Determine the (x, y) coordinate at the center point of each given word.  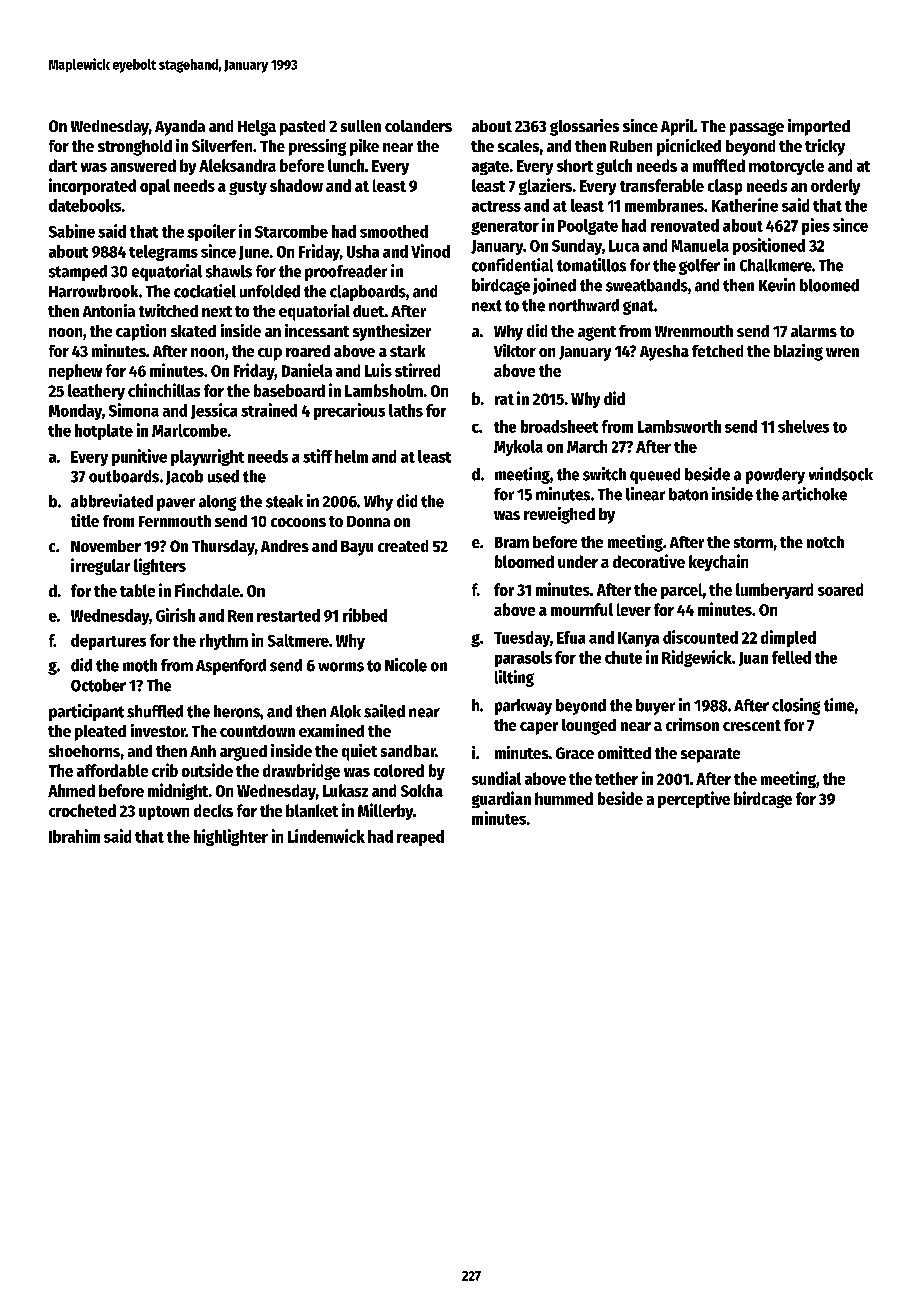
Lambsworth (679, 426)
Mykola (518, 448)
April (677, 127)
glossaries (584, 127)
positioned (769, 246)
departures (108, 642)
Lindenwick (326, 836)
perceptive (694, 799)
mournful (582, 609)
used (223, 476)
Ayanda (180, 128)
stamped (78, 273)
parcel (682, 591)
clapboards (368, 293)
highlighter (231, 837)
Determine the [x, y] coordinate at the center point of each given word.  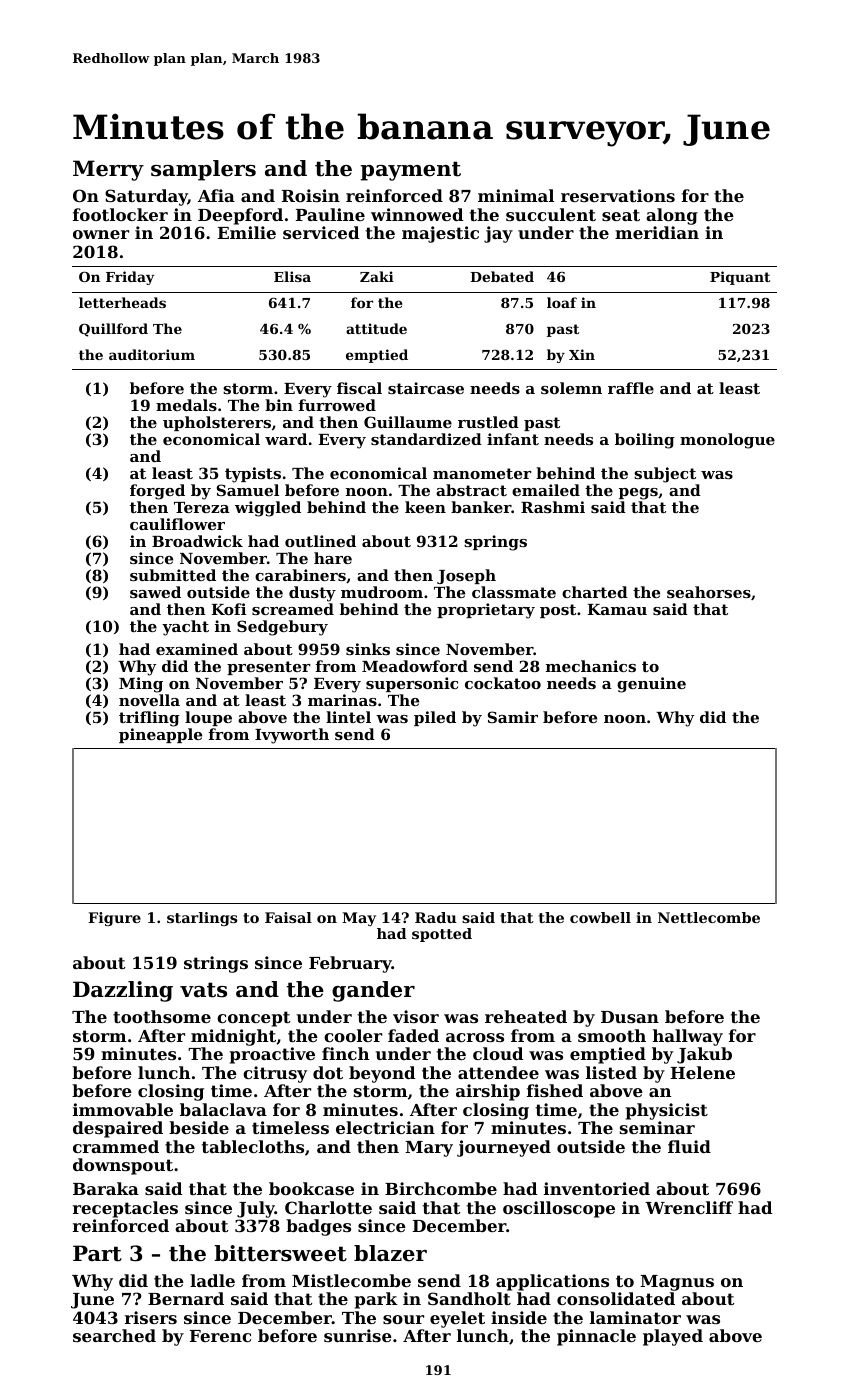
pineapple [160, 735]
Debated [502, 276]
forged [157, 492]
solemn [571, 388]
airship [488, 1092]
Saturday [146, 197]
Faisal [288, 917]
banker [481, 507]
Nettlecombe [709, 917]
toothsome [162, 1016]
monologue [727, 441]
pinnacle [596, 1337]
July [256, 1209]
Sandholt [469, 1298]
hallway [688, 1037]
========================
Reproduce all of the items above word for word, leaving out the pictures.

• [CORRECT OUTPUT]
Determine the (x, y) coordinate at the center point of each given word.  
Lambsworth (679, 426)
Mykola (518, 448)
April (677, 127)
glossaries (584, 127)
positioned (769, 246)
departures (108, 642)
Lindenwick (326, 836)
perceptive (694, 799)
mournful (582, 609)
used (223, 476)
Ayanda (180, 128)
stamped (78, 273)
parcel (682, 591)
clapboards (368, 293)
highlighter (231, 837)
Determine the [x, y] coordinate at the center point of each given word.  
pineapple [160, 735]
Debated [502, 276]
forged [157, 492]
solemn [571, 388]
airship [488, 1092]
Saturday [146, 197]
Faisal [288, 917]
banker [481, 507]
Nettlecombe [709, 917]
toothsome [162, 1016]
monologue [727, 441]
pinnacle [596, 1337]
July [256, 1209]
Sandholt [469, 1298]
hallway [688, 1037]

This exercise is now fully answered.